- _Exercise_:
Please give the entries again in full and exactly, without any picture.

===== Material for this task =====

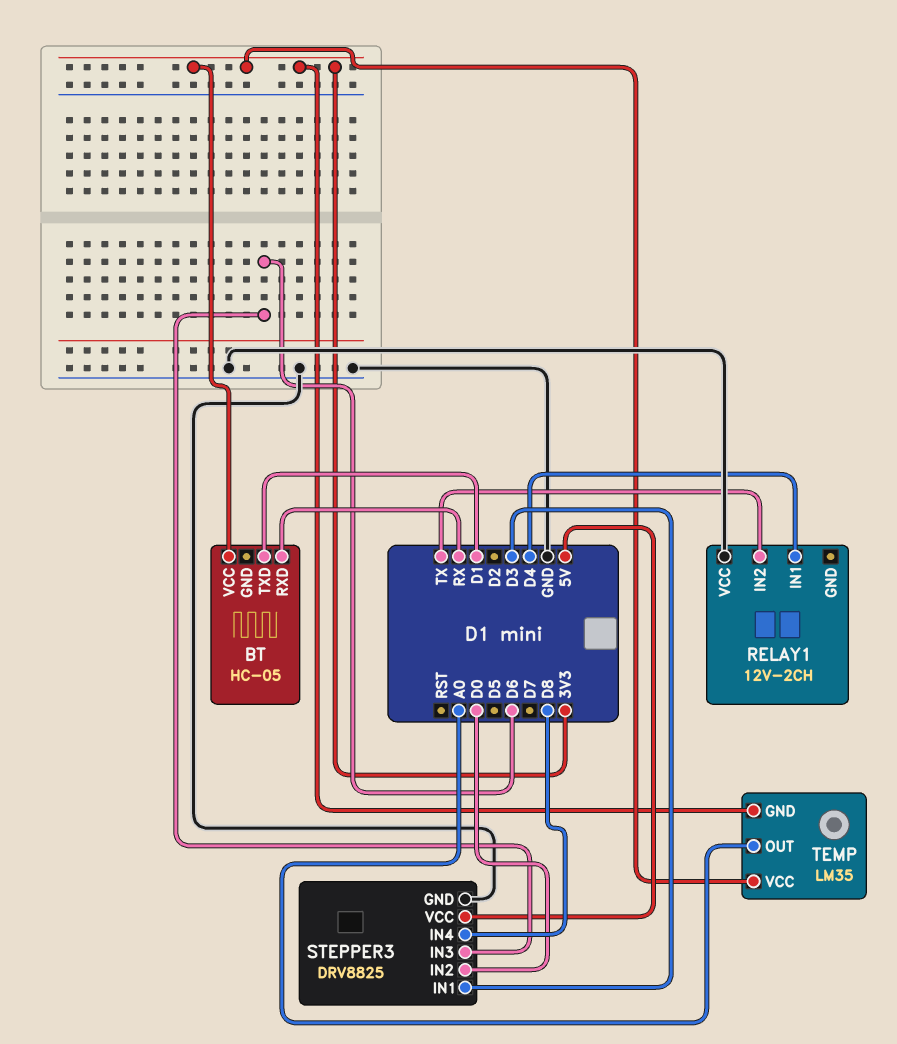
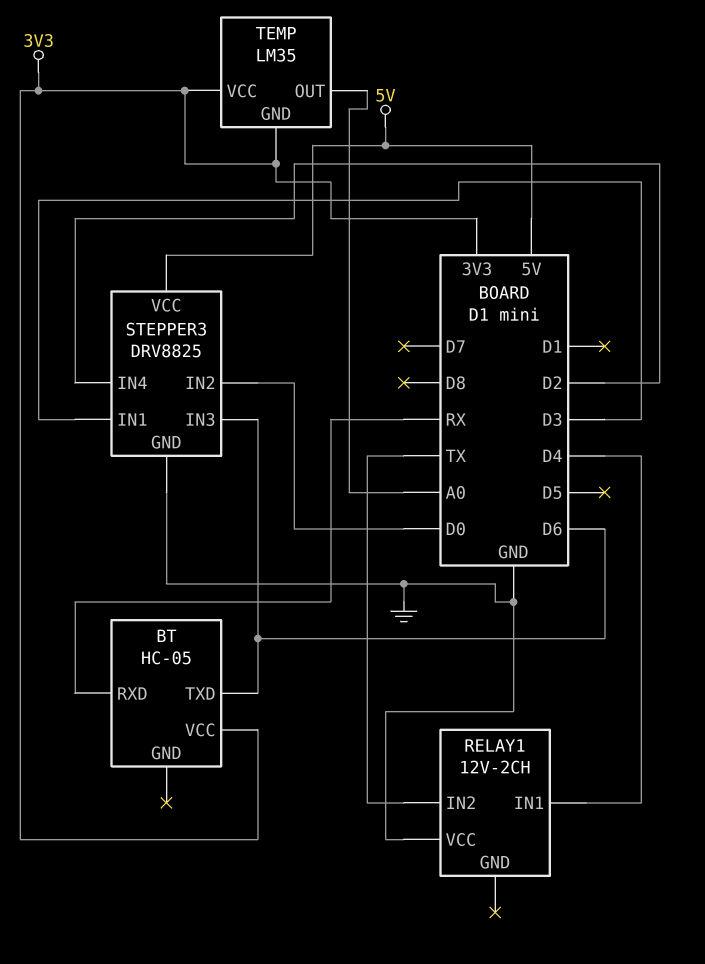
BT pin TXD: D1 -> D6
STEPPER3 pin IN4: D8 -> D2

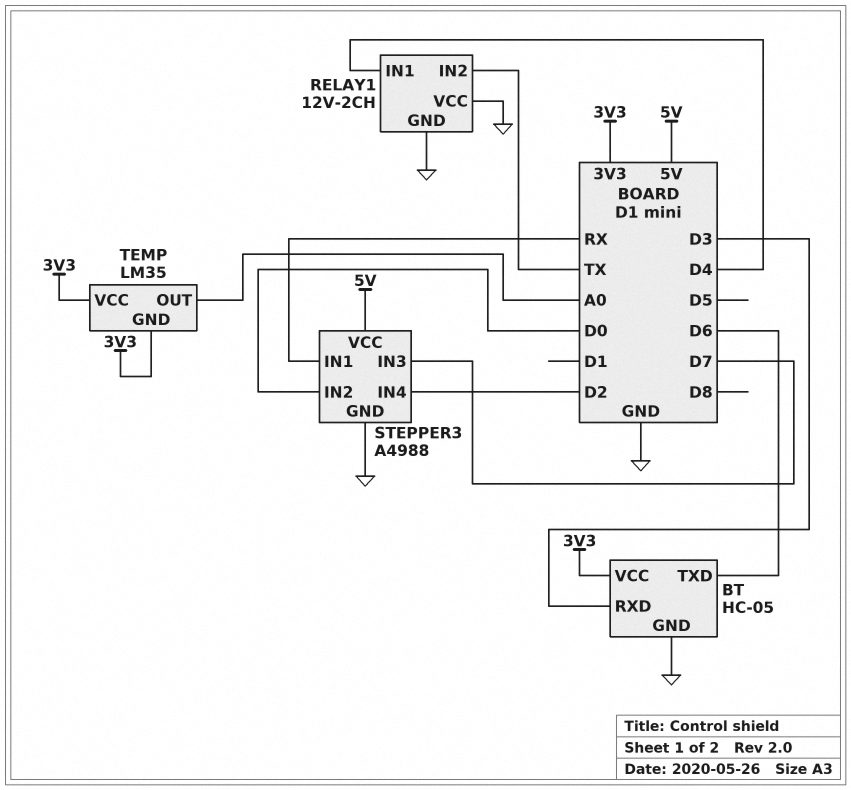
BT pin GND: none -> GND
BT pin RXD: RX -> D3
RELAY1 pin GND: none -> GND
STEPPER3: DRV8825 -> A4988
STEPPER3 pin IN1: D3 -> RX
STEPPER3 pin IN3: D6 -> D7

=====

- _Answer to this problem_:
BT pin TXD: D1 -> D6
STEPPER3 pin IN4: D8 -> D2

BT pin GND: none -> GND
BT pin RXD: RX -> D3
RELAY1 pin GND: none -> GND
STEPPER3: DRV8825 -> A4988
STEPPER3 pin IN1: D3 -> RX
STEPPER3 pin IN3: D6 -> D7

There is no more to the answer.